- WHAT IS NEEDED
Copy out the lines beginning with the one that contains "turquoise truck [648,125,688,208] ->" and ending with the last line below, exactly as they stand. Pictures are not copied.

- THE DATA
* * * * * * *

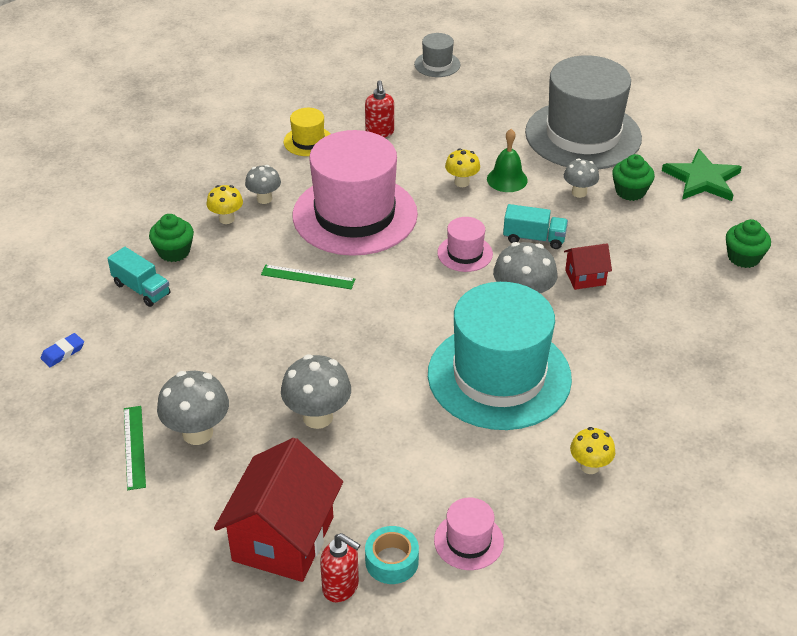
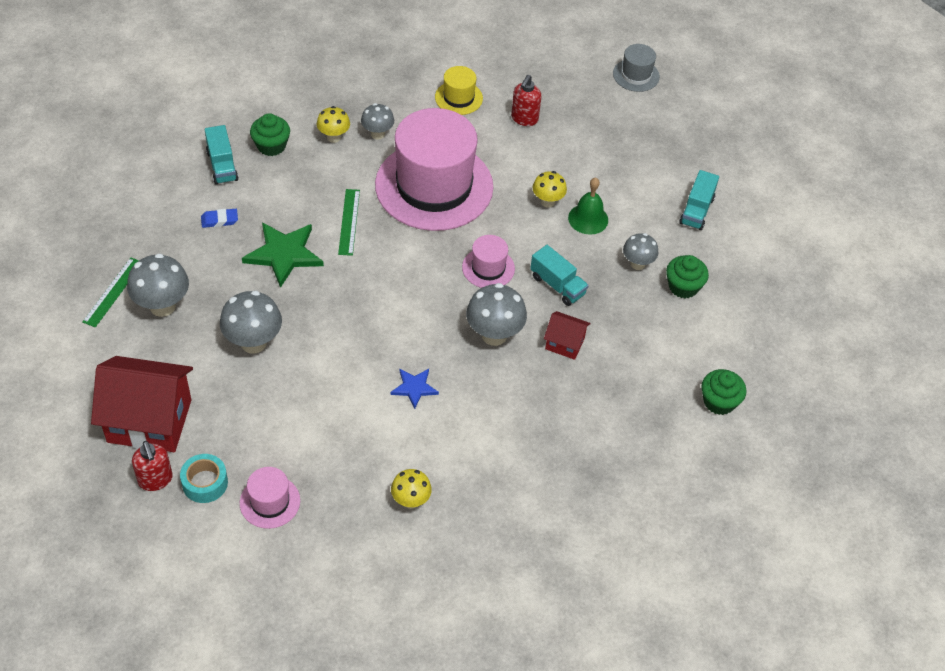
camera: 30 degrees right, 10 degrees up
blue eraser [40,333,84,367] -> blue eraser moved to [201,209,238,228]
red house [214,438,343,582] -> red house turned 45 degrees clockwise [91,356,193,452]
green ruler [261,265,355,289] -> green ruler turned 45 degrees clockwise [338,189,360,256]
turquoise hat [428,282,572,430] -> blue star [390,369,439,409]
grey hat [525,55,642,169] -> turquoise truck [679,170,719,230]
green star [662,149,742,201] -> green star moved to [242,222,324,288]

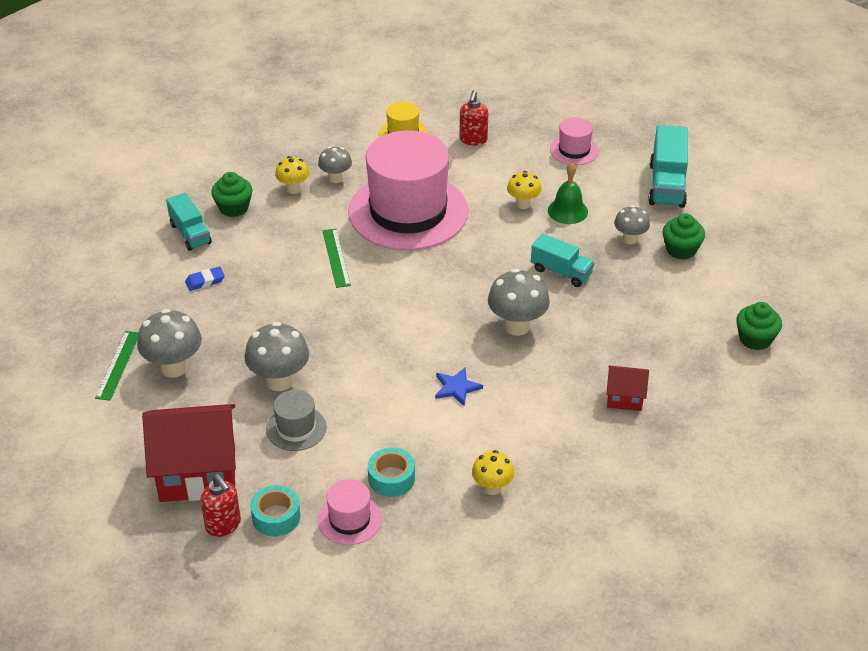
camera: 10 degrees left, 10 degrees down
green star [242,222,324,288] -> none
pink hat [462,235,515,288] -> pink hat moved to [550,117,599,165]
red house [544,311,591,360] -> red house moved to [606,366,649,411]
grey hat [613,44,660,92] -> grey hat moved to [266,390,327,451]
turquoise truck [679,170,719,230] -> turquoise truck [648,125,688,208], size x1.51
none -> turquoise tape [368,447,415,497]

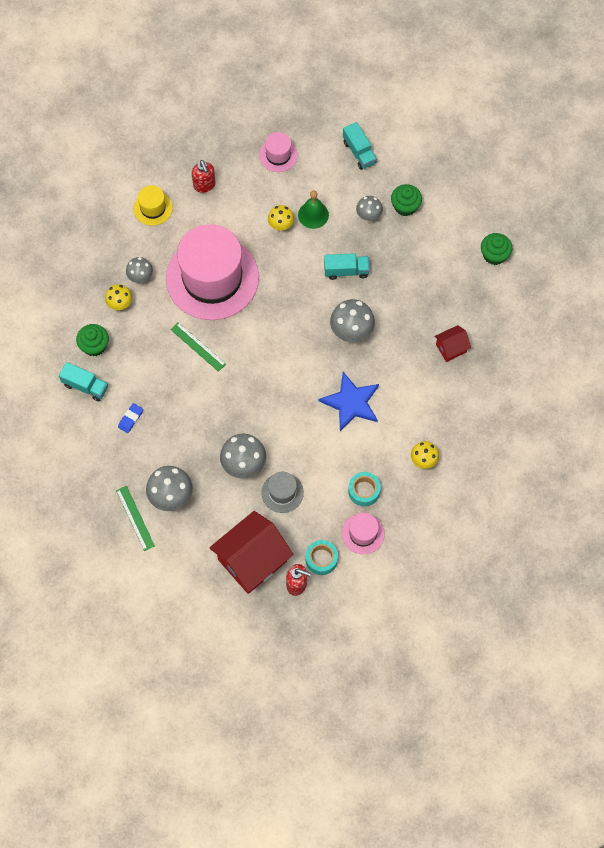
camera: 35 degrees left, 25 degrees up
blue star [435,367,483,406] -> blue star [319,372,379,431], size x1.79
turquoise truck [648,125,688,208] -> turquoise truck [343,122,377,170], size x0.66

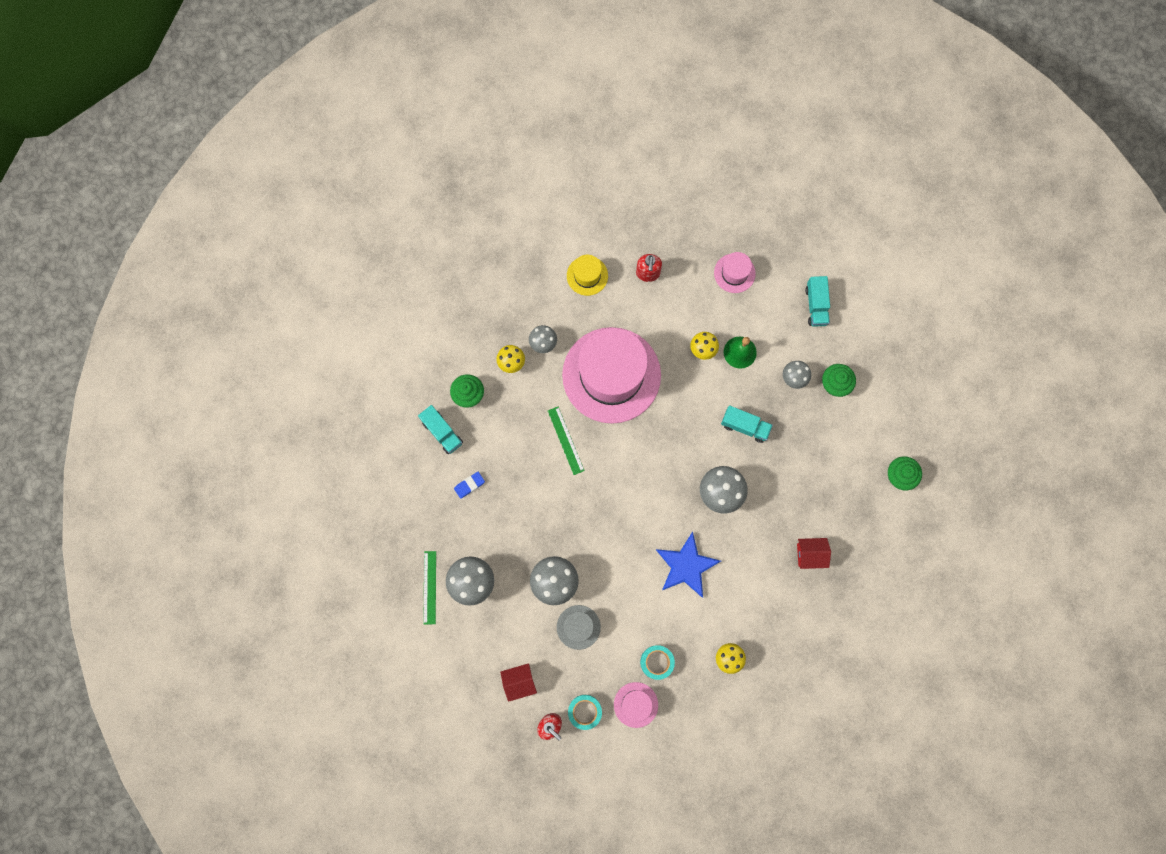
camera: 25 degrees right, 10 degrees up
red house [209,511,294,594] -> red house [500,663,537,702], size x0.49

* * * * * * *

- RESULT BELOW
turquoise truck [648,125,688,208] -> turquoise truck [343,122,377,170], size x0.66

camera: 25 degrees right, 10 degrees up
red house [209,511,294,594] -> red house [500,663,537,702], size x0.49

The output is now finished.